The task:
Work through the listing below and give again exactly the lines from the one with "yellow calculator [464,155,523,196]" to the one with "turquoise eraser [364,431,394,482]", both ends included. All other lines and all pictures stay out.
Extracted data section start
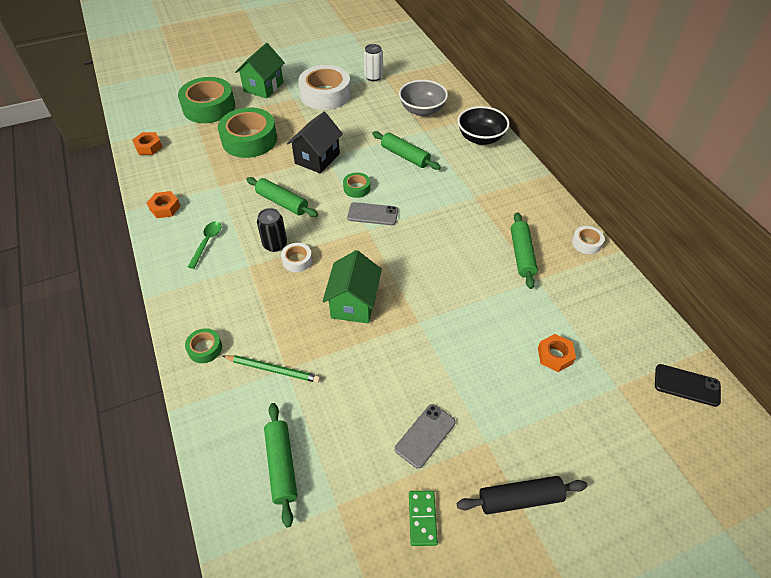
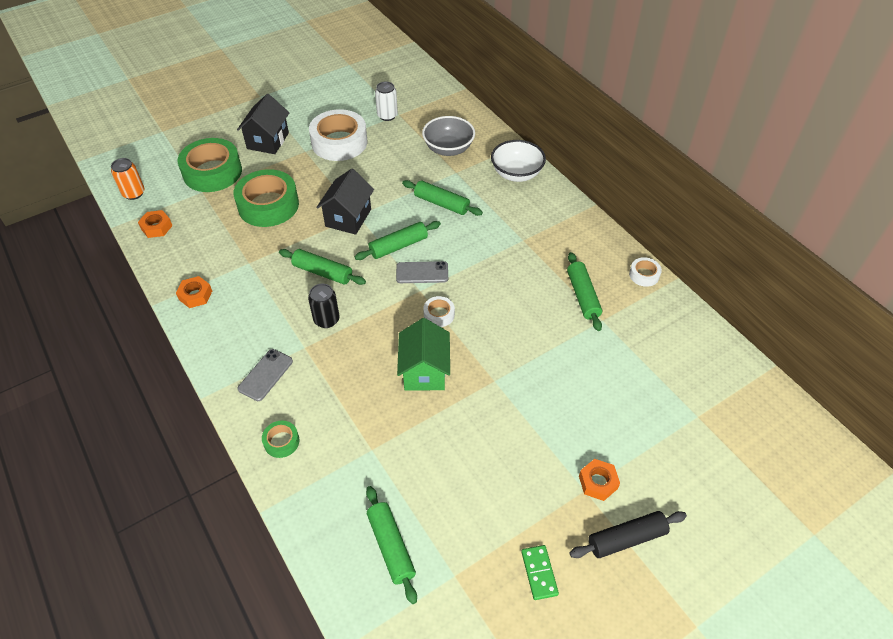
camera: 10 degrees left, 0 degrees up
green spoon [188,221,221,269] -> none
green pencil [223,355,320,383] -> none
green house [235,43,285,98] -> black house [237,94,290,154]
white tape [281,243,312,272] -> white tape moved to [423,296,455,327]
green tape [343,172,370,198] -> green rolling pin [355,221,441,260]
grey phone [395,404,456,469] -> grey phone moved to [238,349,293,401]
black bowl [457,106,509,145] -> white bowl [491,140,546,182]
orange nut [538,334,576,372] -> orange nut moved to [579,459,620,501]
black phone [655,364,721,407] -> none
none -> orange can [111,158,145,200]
Extracted data section end
Extracted data section start
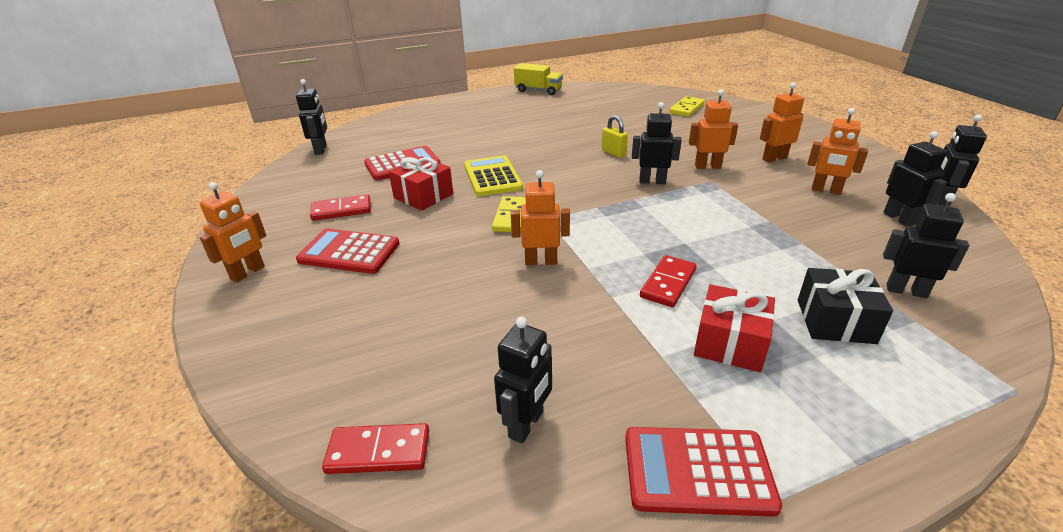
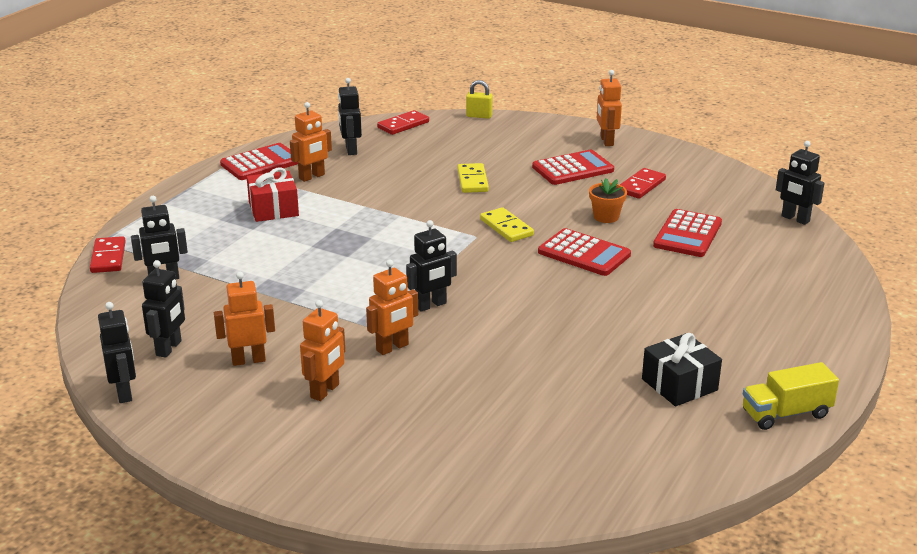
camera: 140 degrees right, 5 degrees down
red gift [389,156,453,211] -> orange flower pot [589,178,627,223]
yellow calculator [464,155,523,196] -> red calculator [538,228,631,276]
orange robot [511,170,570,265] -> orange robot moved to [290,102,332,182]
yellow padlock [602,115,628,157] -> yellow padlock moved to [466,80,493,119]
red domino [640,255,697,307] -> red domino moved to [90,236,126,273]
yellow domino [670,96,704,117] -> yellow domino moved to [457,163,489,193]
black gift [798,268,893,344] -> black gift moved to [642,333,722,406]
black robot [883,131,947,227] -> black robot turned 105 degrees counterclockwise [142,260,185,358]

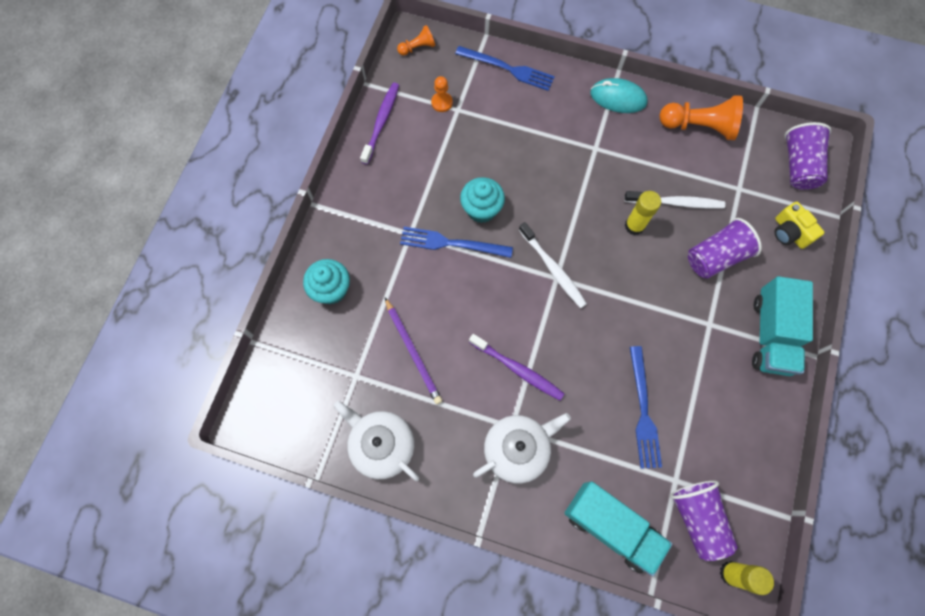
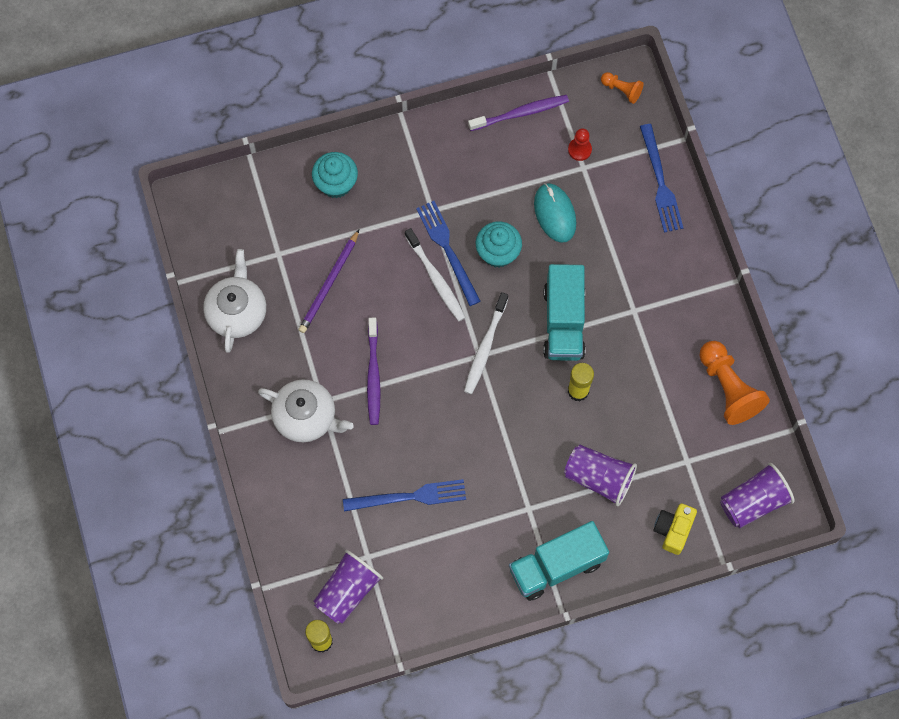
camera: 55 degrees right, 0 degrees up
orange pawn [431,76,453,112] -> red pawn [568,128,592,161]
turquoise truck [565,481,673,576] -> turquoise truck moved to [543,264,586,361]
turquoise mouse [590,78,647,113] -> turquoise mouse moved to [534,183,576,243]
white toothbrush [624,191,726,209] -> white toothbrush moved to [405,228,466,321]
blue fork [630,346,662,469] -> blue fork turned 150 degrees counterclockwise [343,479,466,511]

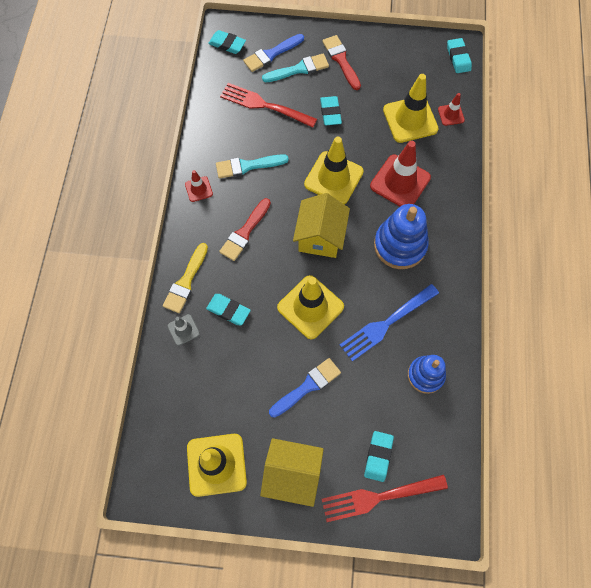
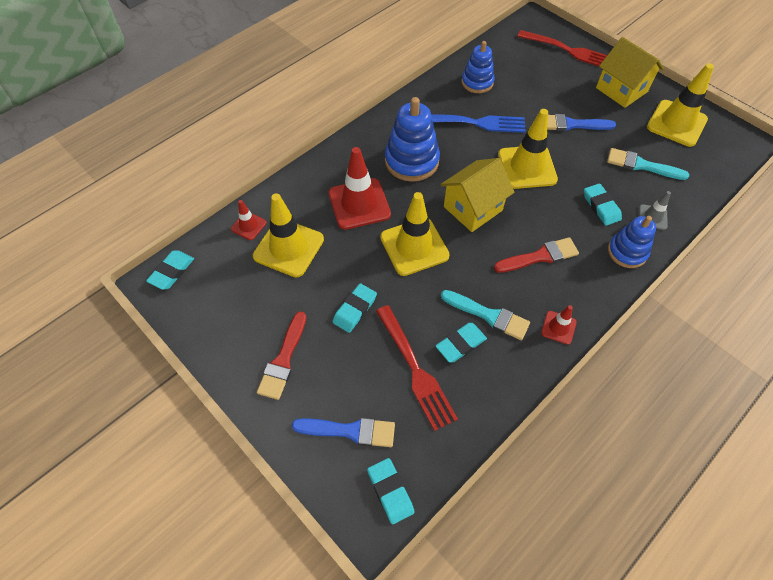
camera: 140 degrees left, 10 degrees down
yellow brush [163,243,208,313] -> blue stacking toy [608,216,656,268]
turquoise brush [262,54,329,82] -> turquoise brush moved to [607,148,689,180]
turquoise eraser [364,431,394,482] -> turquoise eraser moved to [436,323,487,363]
Extracted data section end
Answer to this task:
yellow calculator [464,155,523,196] -> red calculator [538,228,631,276]
orange robot [511,170,570,265] -> orange robot moved to [290,102,332,182]
yellow padlock [602,115,628,157] -> yellow padlock moved to [466,80,493,119]
red domino [640,255,697,307] -> red domino moved to [90,236,126,273]
yellow domino [670,96,704,117] -> yellow domino moved to [457,163,489,193]
black gift [798,268,893,344] -> black gift moved to [642,333,722,406]
black robot [883,131,947,227] -> black robot turned 105 degrees counterclockwise [142,260,185,358]

camera: 55 degrees right, 0 degrees up
orange pawn [431,76,453,112] -> red pawn [568,128,592,161]
turquoise truck [565,481,673,576] -> turquoise truck moved to [543,264,586,361]
turquoise mouse [590,78,647,113] -> turquoise mouse moved to [534,183,576,243]
white toothbrush [624,191,726,209] -> white toothbrush moved to [405,228,466,321]
blue fork [630,346,662,469] -> blue fork turned 150 degrees counterclockwise [343,479,466,511]

camera: 140 degrees left, 10 degrees down
yellow brush [163,243,208,313] -> blue stacking toy [608,216,656,268]
turquoise brush [262,54,329,82] -> turquoise brush moved to [607,148,689,180]
turquoise eraser [364,431,394,482] -> turquoise eraser moved to [436,323,487,363]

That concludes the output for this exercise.